··· DATA FOR THE TASK ···

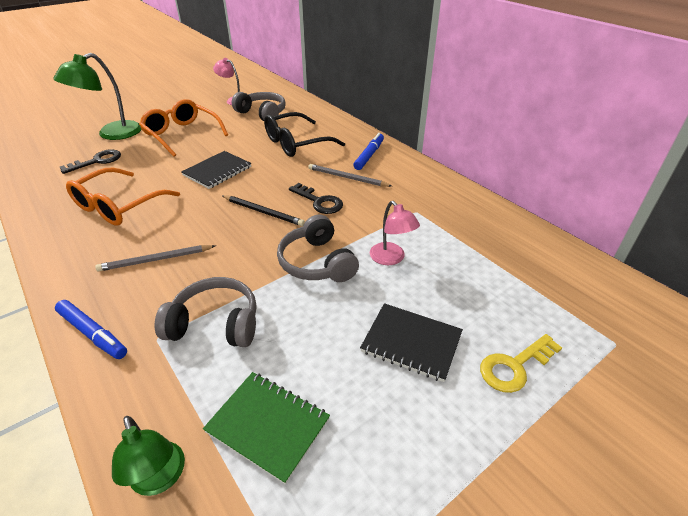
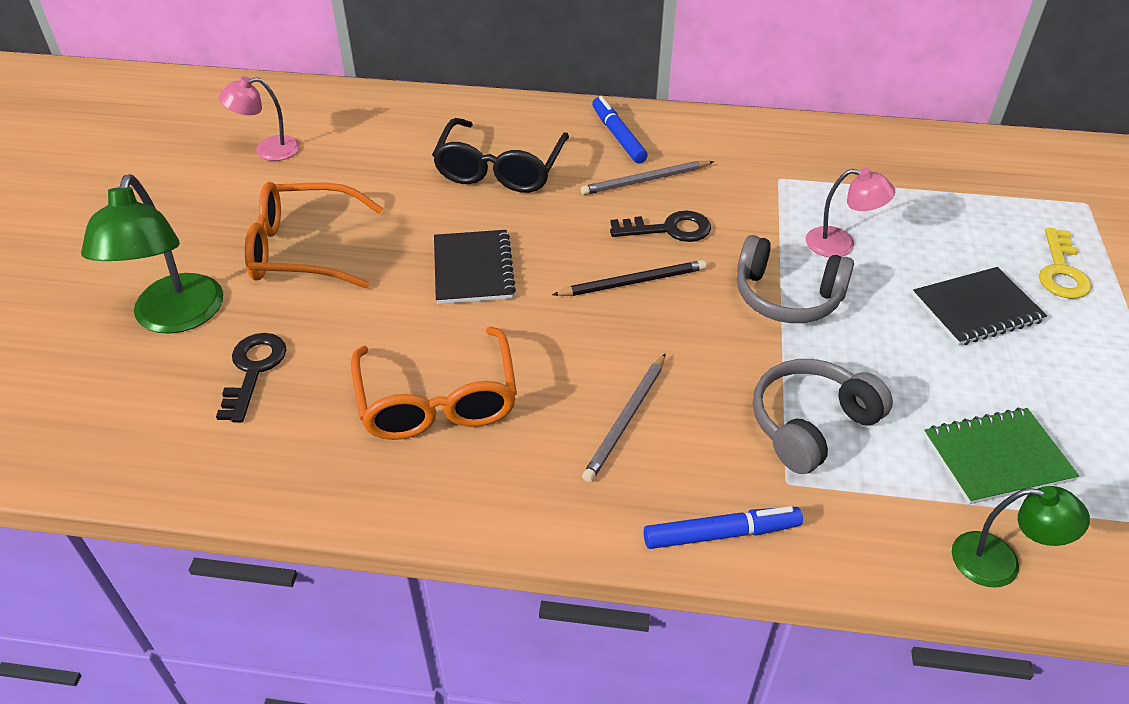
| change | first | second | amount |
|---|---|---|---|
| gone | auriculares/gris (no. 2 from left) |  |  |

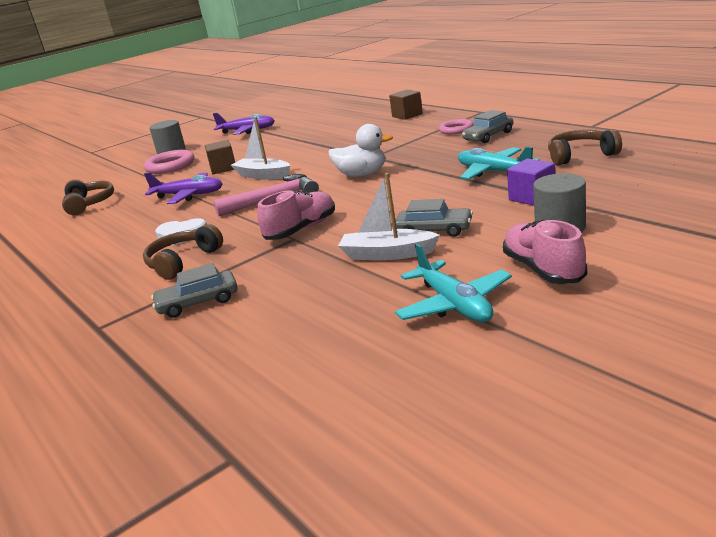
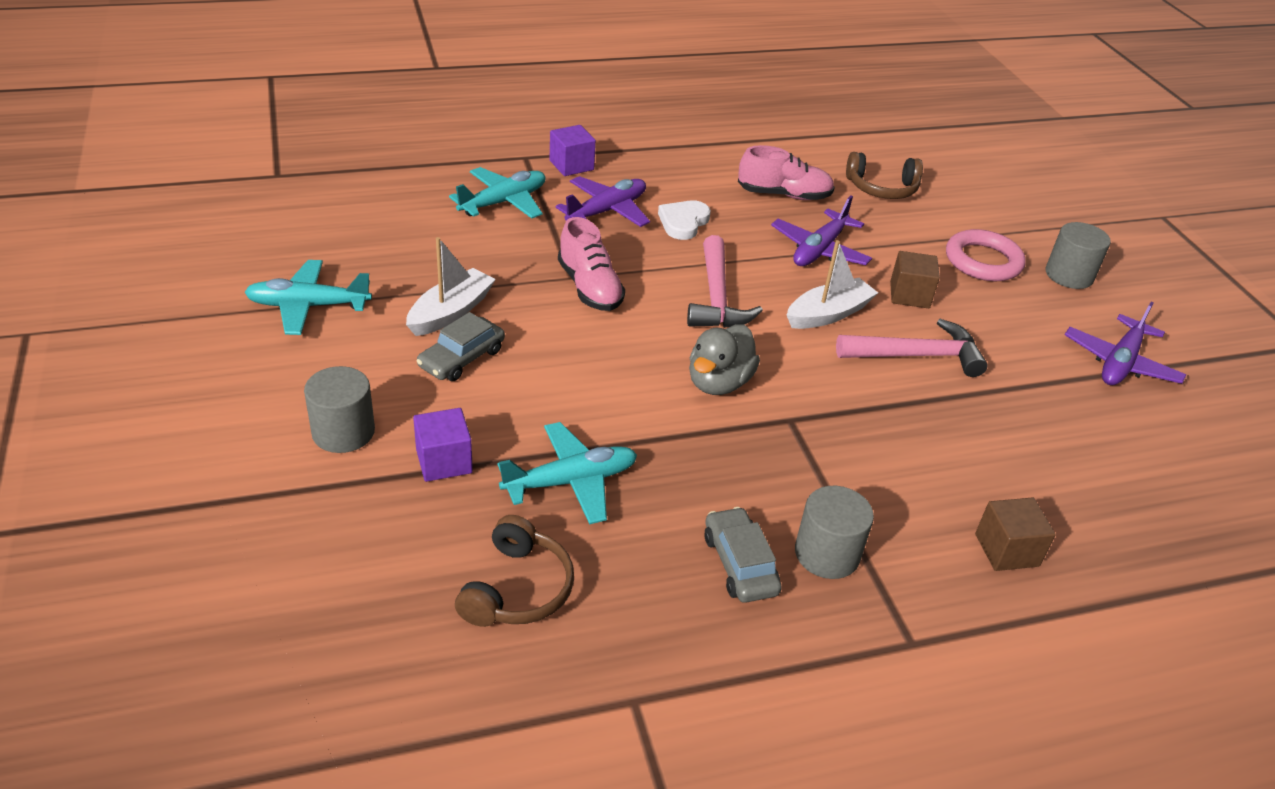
| change | first | second | amount |
|---|---|---|---|
| swapped | coche/gris (no. 1 from left) | avión/turquesa (no. 2 from left) |  |
| new |  | cubo/morado (no. 2 from left) |  |
| swapped | auriculares/marrón (no. 2 from left) | avión/morado (no. 1 from left) |  |
| repainted | pato/blanco | pato/gris |  |
| shifted | zapato/rosa (no. 2 from left) |  |  |
| swapped | anillo/rosa (no. 2 from left) | cilindro/gris (no. 2 from left) |  |
| new |  | martillo/rosa (no. 2 from left) |  |

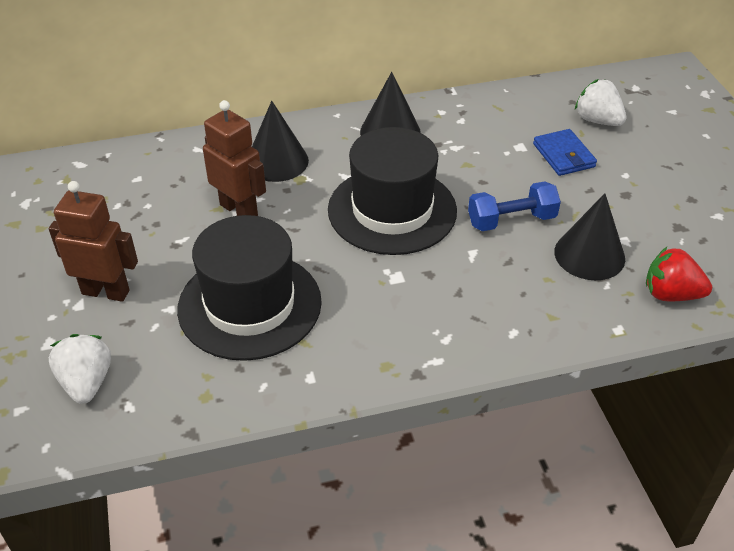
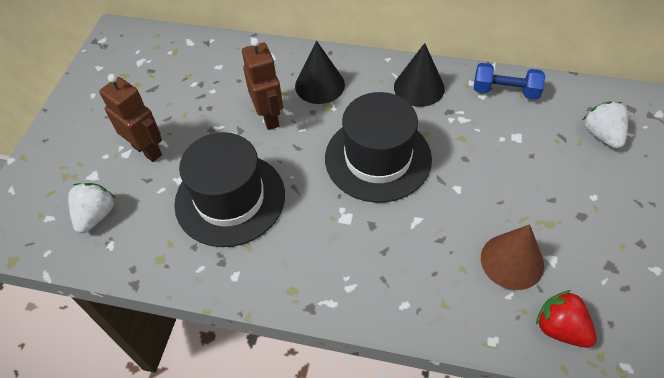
| change | first | second | amount |
|---|---|---|---|
| shifted | mancuerna/azul |  |  |
| repainted | cono/negro (no. 3 from left) | cono/marrón |  |
| gone | cartera/azul |  |  |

···

## EXERCISE INSTRUCTIONS
What's needed is an exact retyping of the records, pictures excluded.

## RESPONSE AREA
| change | first | second | amount |
|---|---|---|---|
| gone | auriculares/gris (no. 2 from left) |  |  |

| change | first | second | amount |
|---|---|---|---|
| swapped | coche/gris (no. 1 from left) | avión/turquesa (no. 2 from left) |  |
| new |  | cubo/morado (no. 2 from left) |  |
| swapped | auriculares/marrón (no. 2 from left) | avión/morado (no. 1 from left) |  |
| repainted | pato/blanco | pato/gris |  |
| shifted | zapato/rosa (no. 2 from left) |  |  |
| swapped | anillo/rosa (no. 2 from left) | cilindro/gris (no. 2 from left) |  |
| new |  | martillo/rosa (no. 2 from left) |  |

| change | first | second | amount |
|---|---|---|---|
| shifted | mancuerna/azul |  |  |
| repainted | cono/negro (no. 3 from left) | cono/marrón |  |
| gone | cartera/azul |  |  |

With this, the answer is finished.